YOUR TASK:
Copy out the full data exactly as given; pictures should not be included.

Object transformation records:

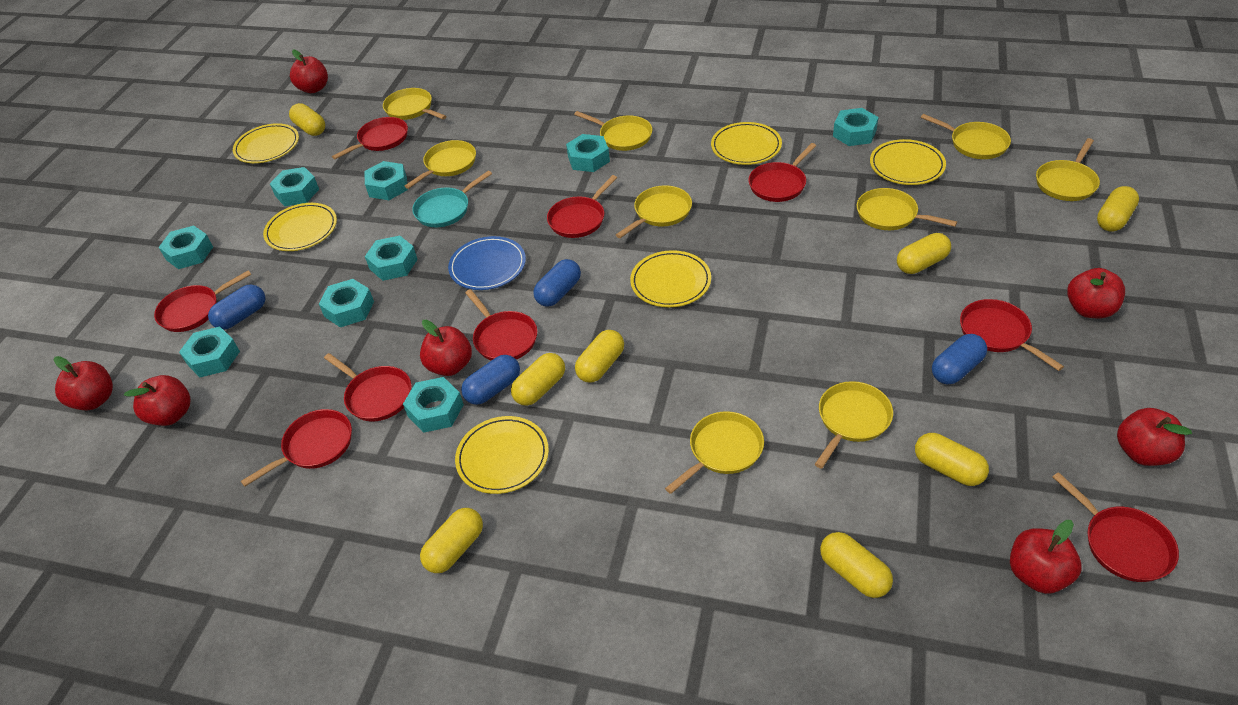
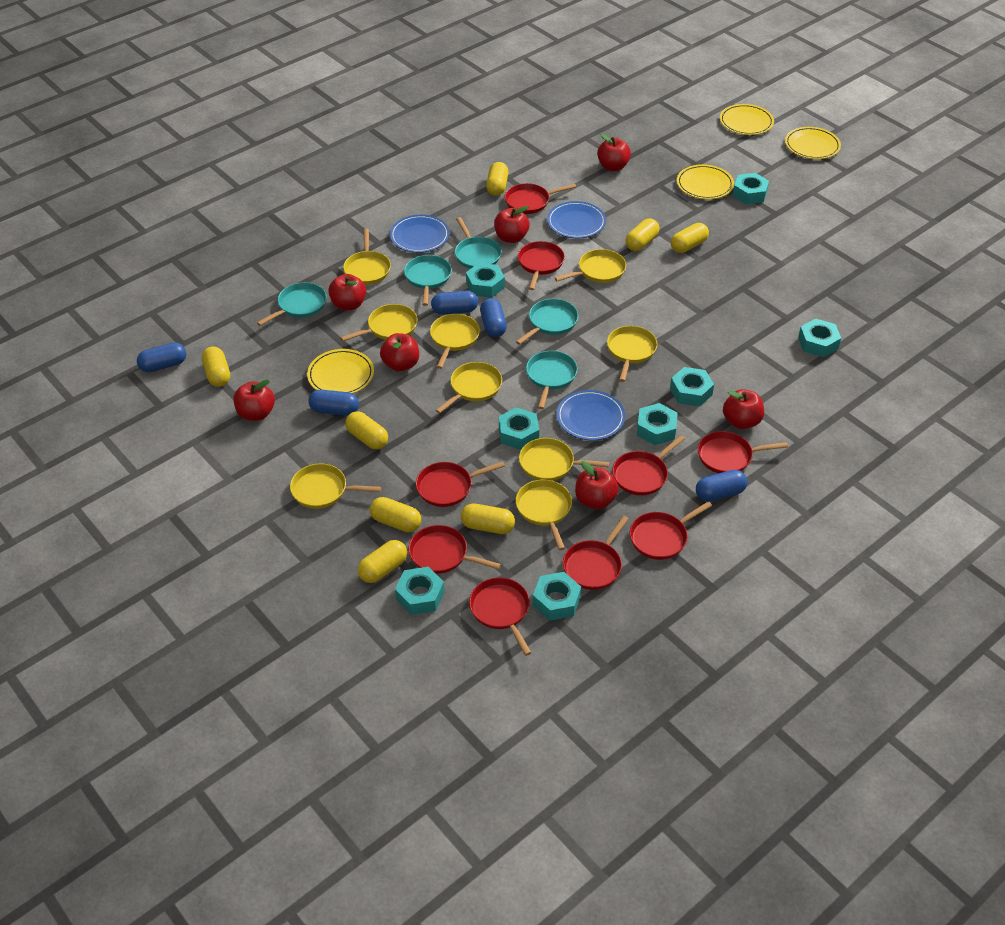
blue capsule: 4 -> 5
blue plate: 1 -> 3
turquoise nut: 9 -> 8
turquoise pan: 1 -> 5
yellow plate: 6 -> 4

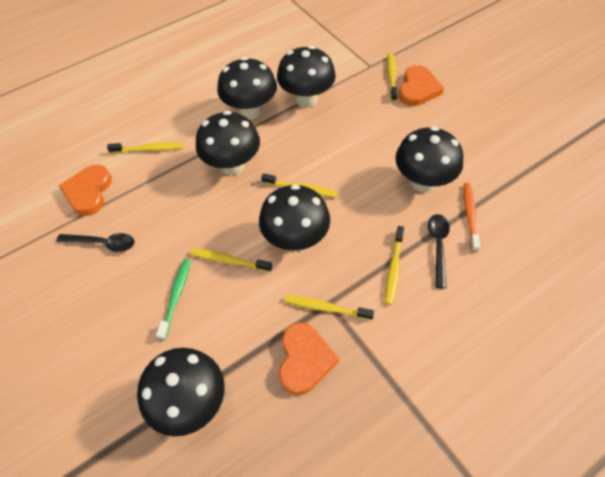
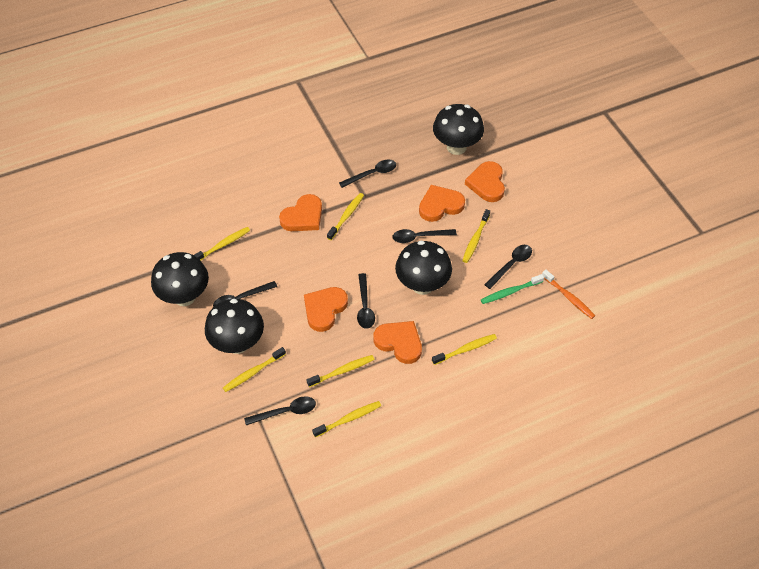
black mushroom: 6 -> 4
black spoon: 2 -> 6
orange heart: 3 -> 5
yellow toothbrush: 6 -> 7

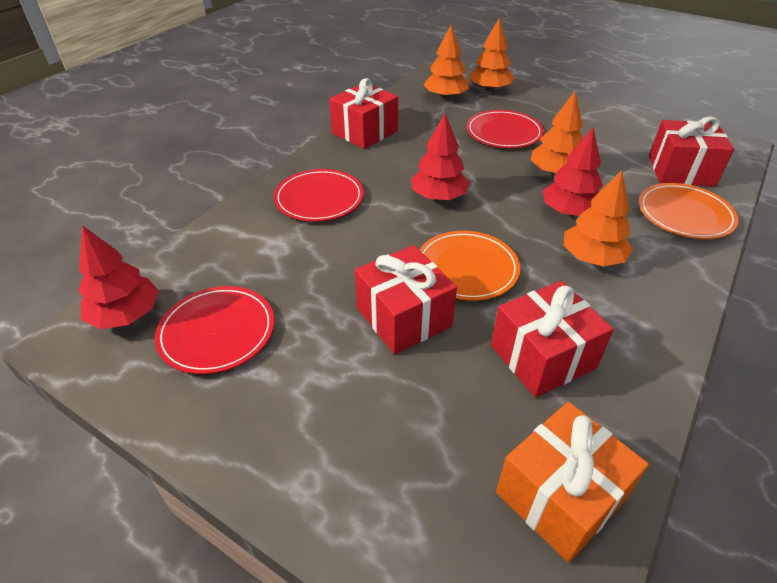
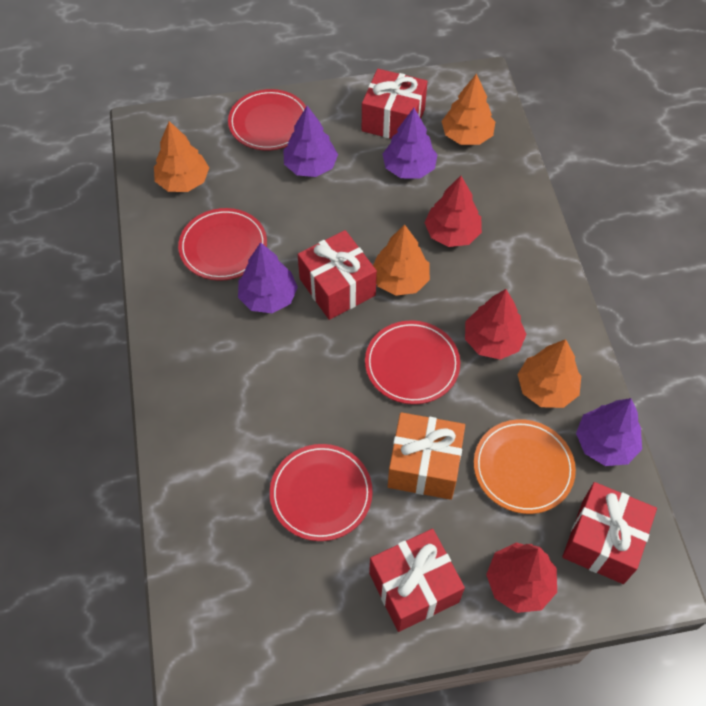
orange plate: 2 -> 1
purple tree: 0 -> 4
red plate: 3 -> 4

YOUR SOLUTION:
blue capsule: 4 -> 5
blue plate: 1 -> 3
turquoise nut: 9 -> 8
turquoise pan: 1 -> 5
yellow plate: 6 -> 4

black mushroom: 6 -> 4
black spoon: 2 -> 6
orange heart: 3 -> 5
yellow toothbrush: 6 -> 7

orange plate: 2 -> 1
purple tree: 0 -> 4
red plate: 3 -> 4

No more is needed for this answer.